What is required:
Could you copy exactly the lines from the one containing "yellow tile I11:K11" through the last line of the records below, leaving out any pictures?

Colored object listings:

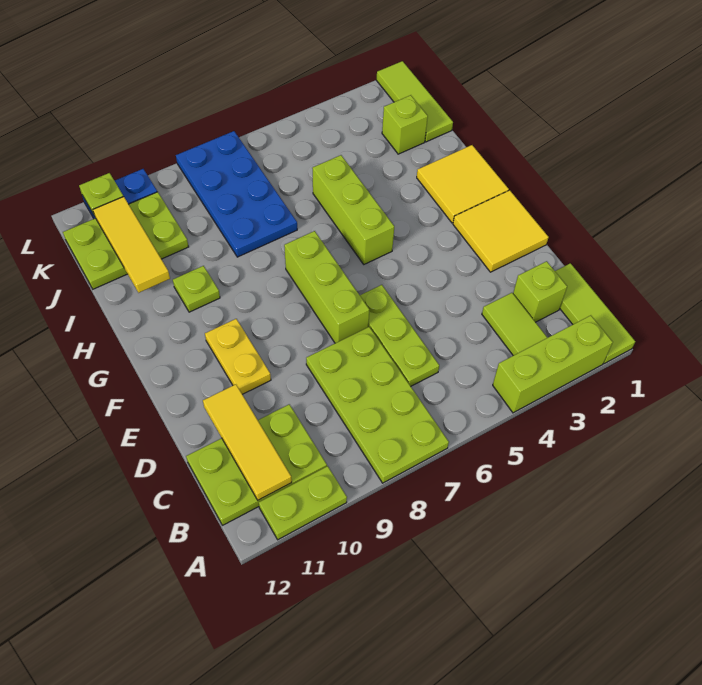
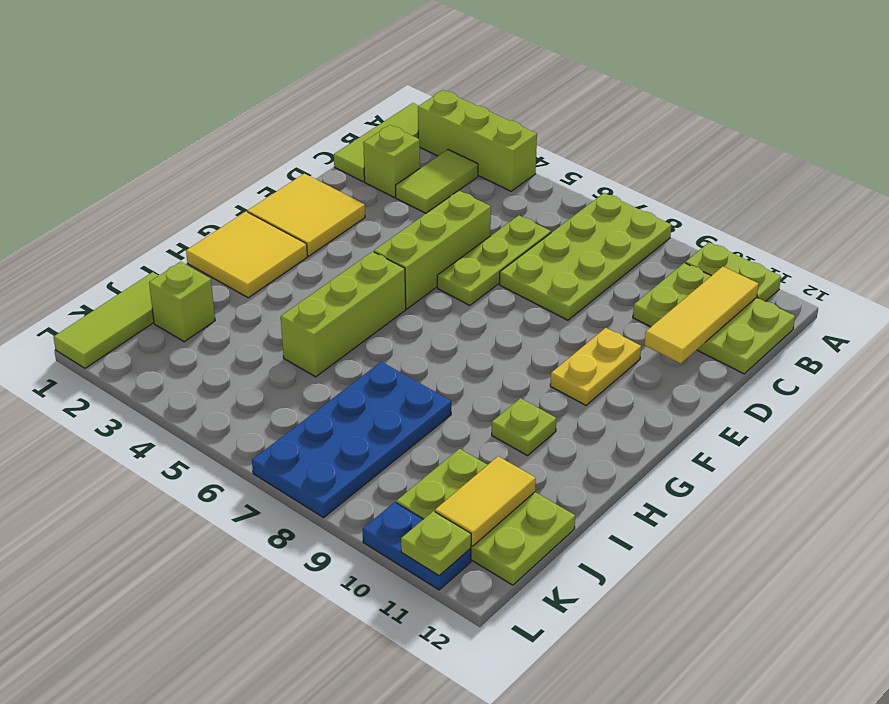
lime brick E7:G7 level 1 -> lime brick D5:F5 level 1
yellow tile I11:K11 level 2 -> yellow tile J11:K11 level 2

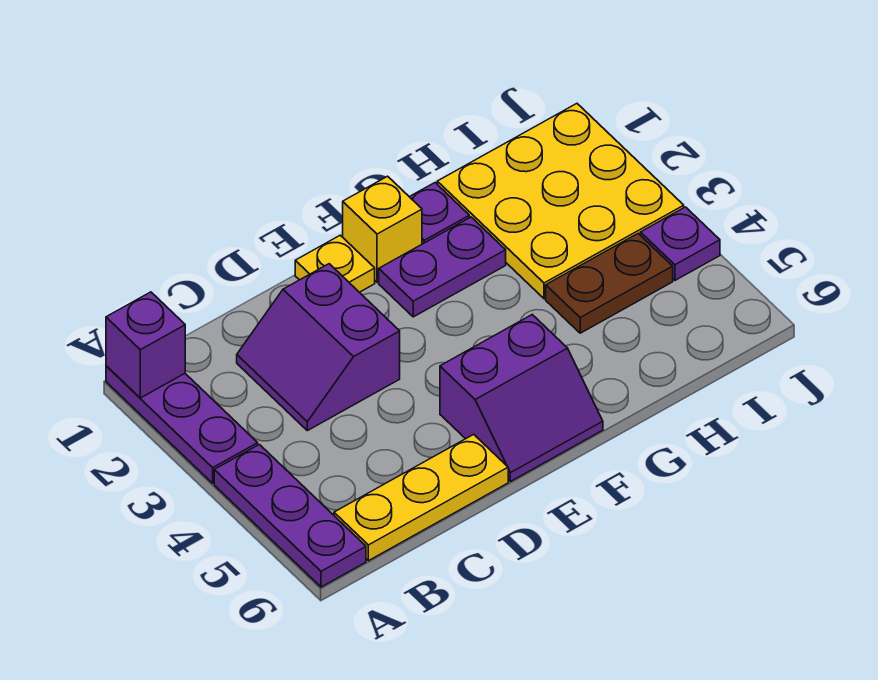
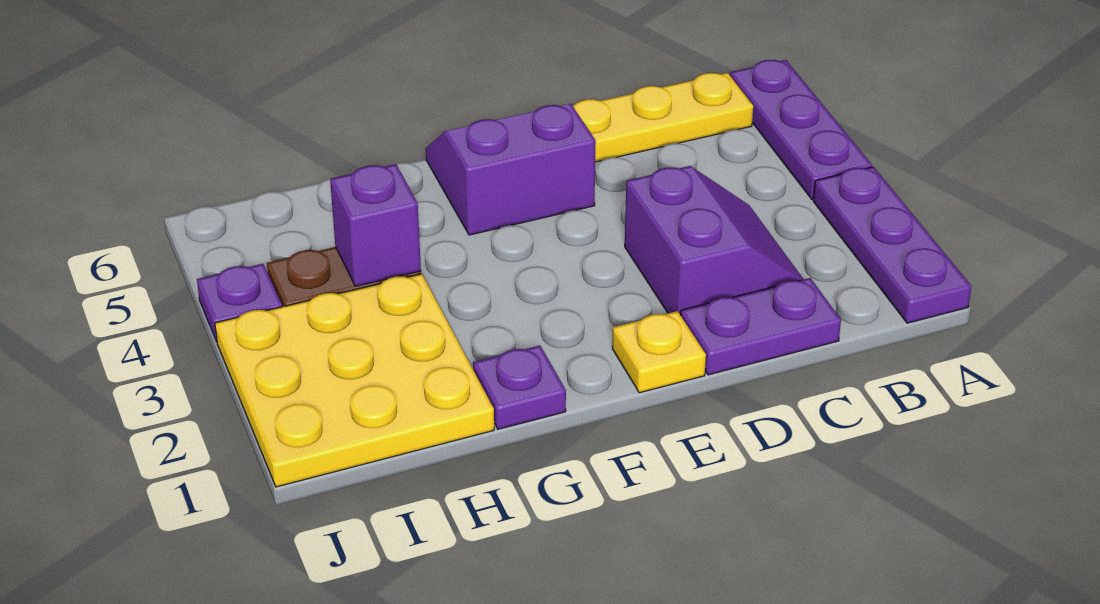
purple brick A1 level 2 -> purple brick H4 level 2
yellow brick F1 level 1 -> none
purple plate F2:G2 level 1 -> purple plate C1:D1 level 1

Task output:
yellow tile I11:K11 level 2 -> yellow tile J11:K11 level 2

purple brick A1 level 2 -> purple brick H4 level 2
yellow brick F1 level 1 -> none
purple plate F2:G2 level 1 -> purple plate C1:D1 level 1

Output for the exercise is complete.